Task details = Transcribe the data as written, minus images.

Object transformation records:

Start of Block

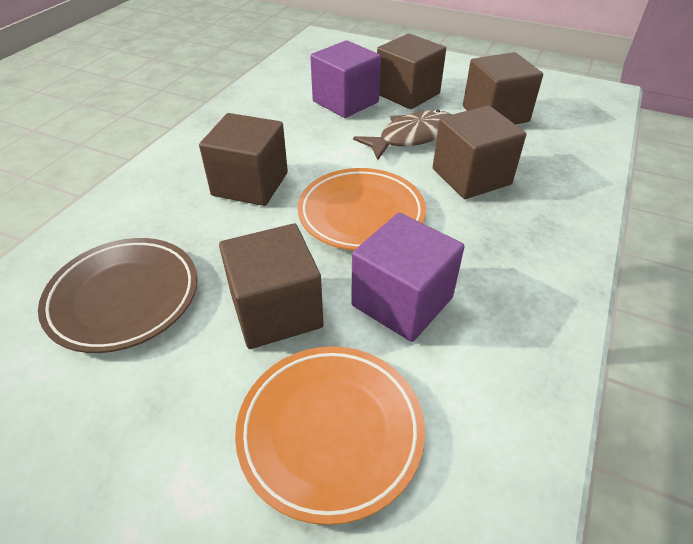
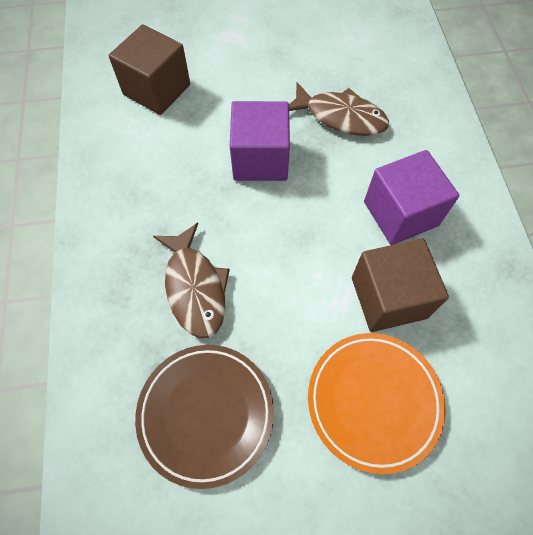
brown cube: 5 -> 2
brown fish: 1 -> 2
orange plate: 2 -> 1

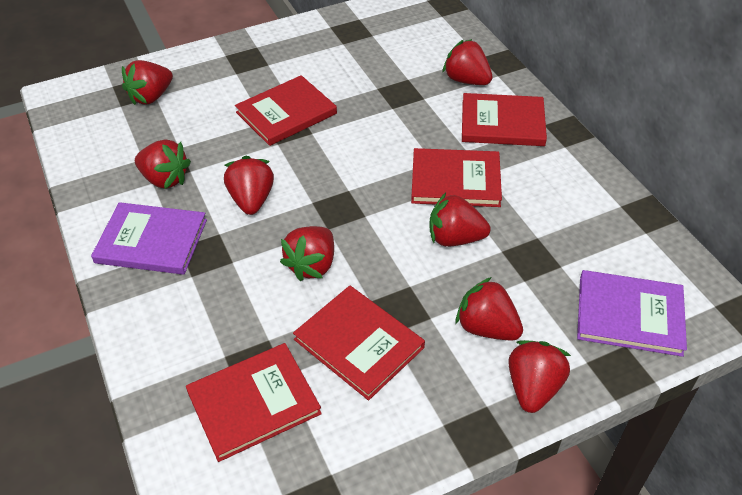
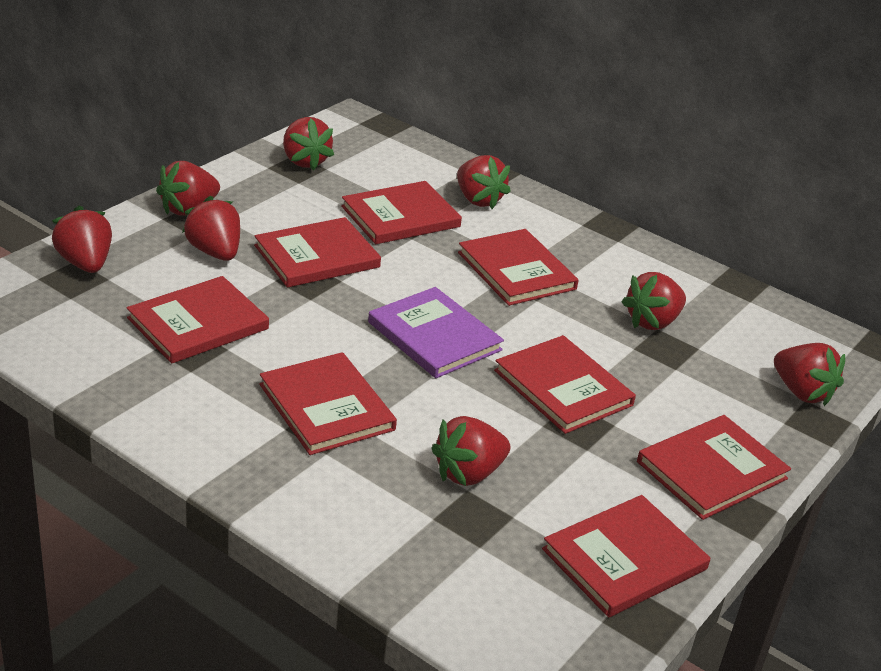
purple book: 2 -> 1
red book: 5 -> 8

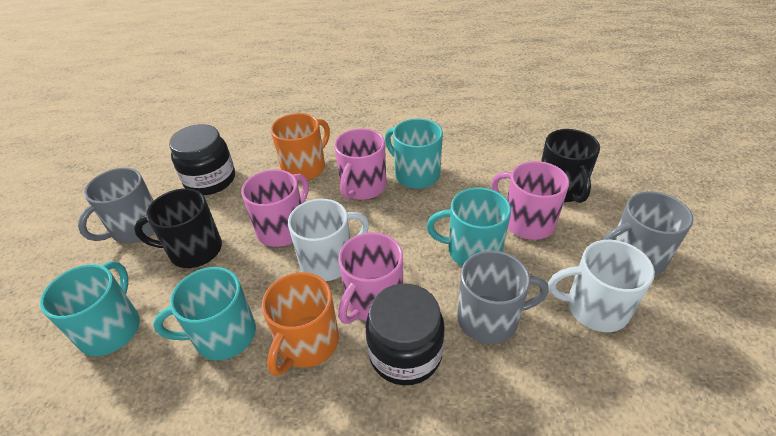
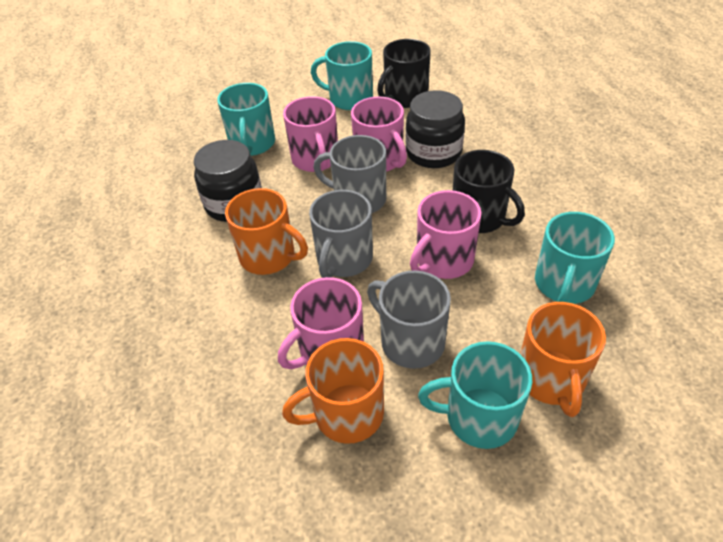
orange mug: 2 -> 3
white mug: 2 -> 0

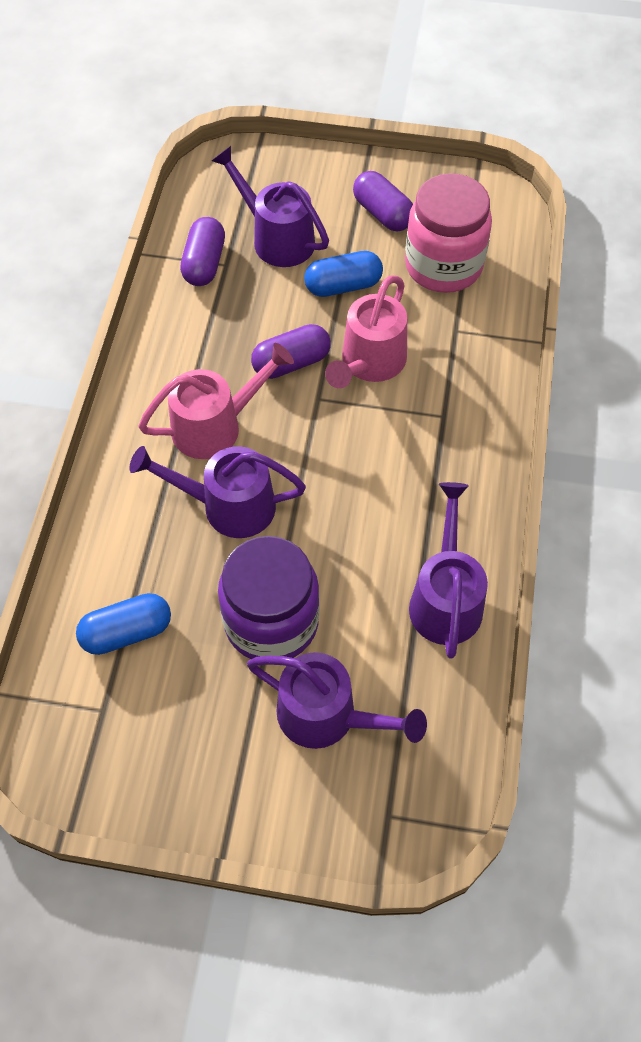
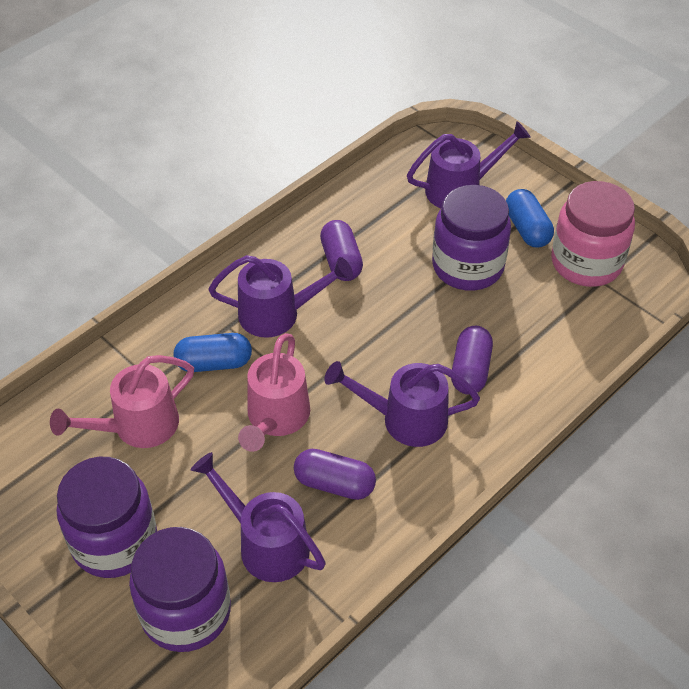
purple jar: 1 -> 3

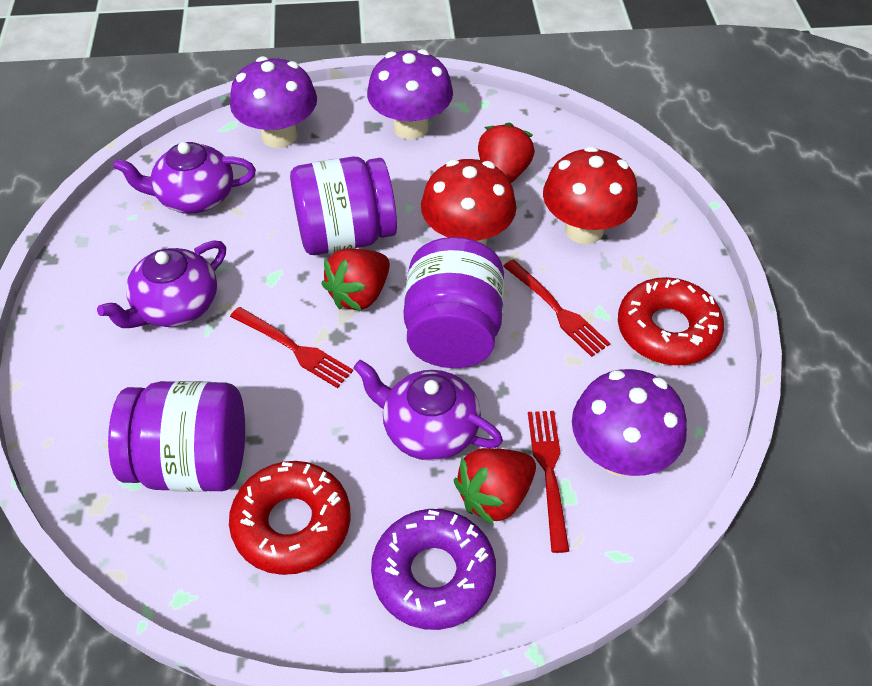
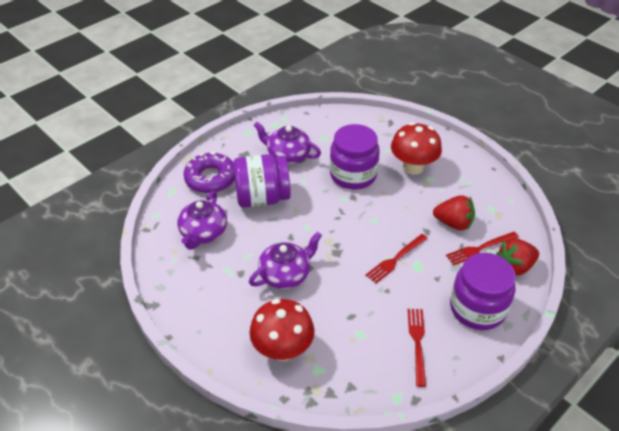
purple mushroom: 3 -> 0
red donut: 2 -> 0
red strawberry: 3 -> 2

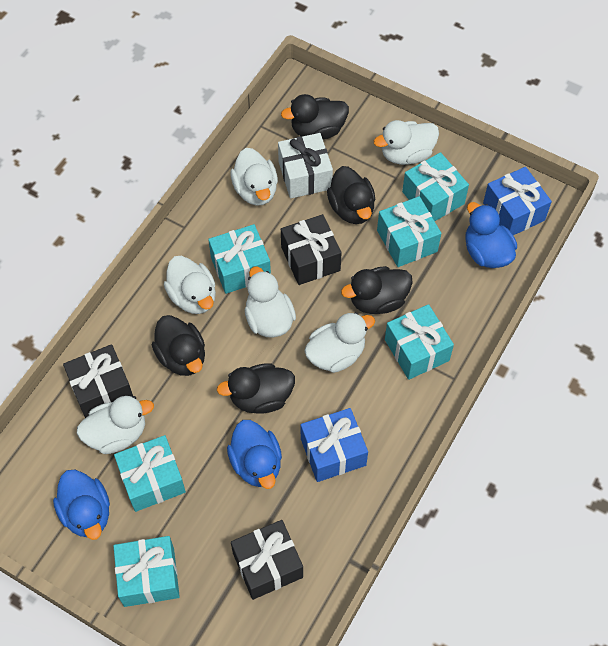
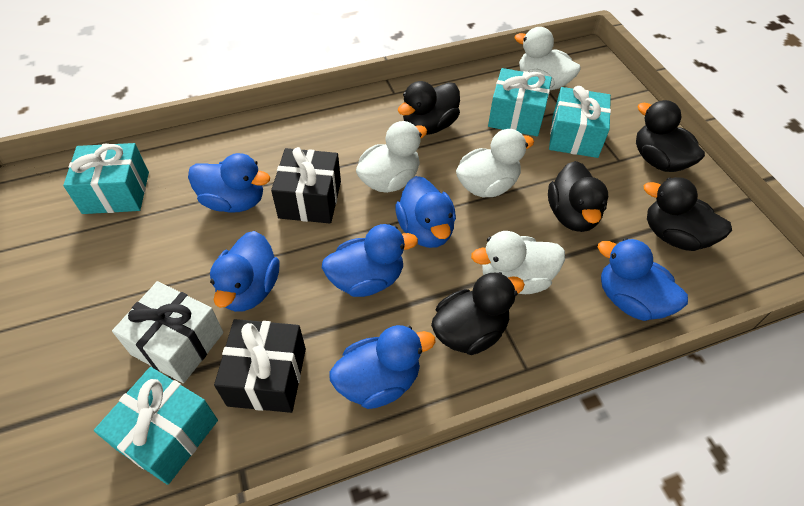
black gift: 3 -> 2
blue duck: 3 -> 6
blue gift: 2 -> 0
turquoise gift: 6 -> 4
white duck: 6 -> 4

End of Block

Solved exercise =
brown cube: 5 -> 2
brown fish: 1 -> 2
orange plate: 2 -> 1

purple book: 2 -> 1
red book: 5 -> 8

orange mug: 2 -> 3
white mug: 2 -> 0

purple jar: 1 -> 3

purple mushroom: 3 -> 0
red donut: 2 -> 0
red strawberry: 3 -> 2

black gift: 3 -> 2
blue duck: 3 -> 6
blue gift: 2 -> 0
turquoise gift: 6 -> 4
white duck: 6 -> 4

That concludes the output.